## Task goal
All of the listing should be returned as written, apart from any picture in it.

## The data

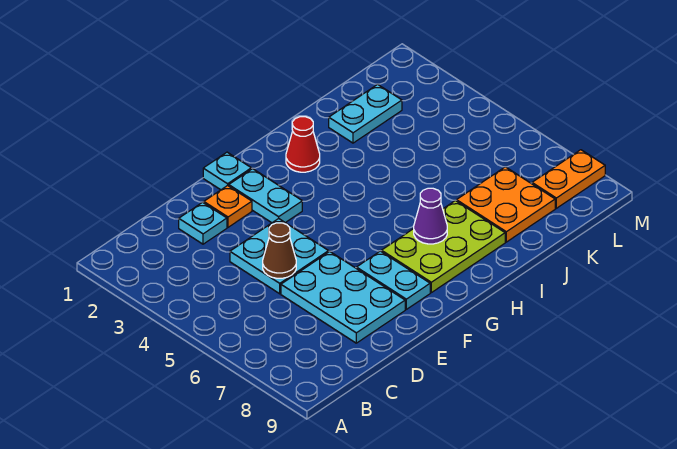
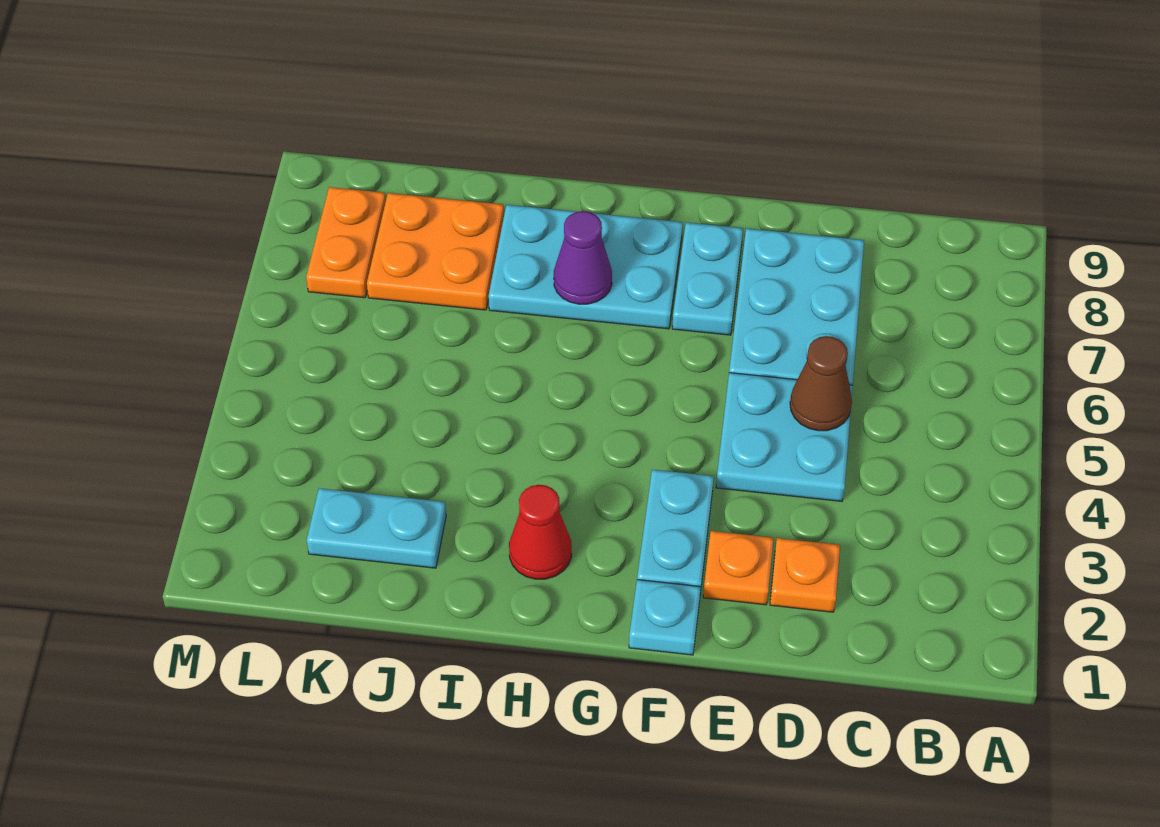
cyan plate D2 level 1 -> orange plate D2 level 1
lime plate G7:I8 level 1 -> cyan plate G7:I8 level 1
orange plate L8:M8 level 1 -> orange plate L7:L8 level 1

## Result for this exercise
cyan plate D2 level 1 -> orange plate D2 level 1
lime plate G7:I8 level 1 -> cyan plate G7:I8 level 1
orange plate L8:M8 level 1 -> orange plate L7:L8 level 1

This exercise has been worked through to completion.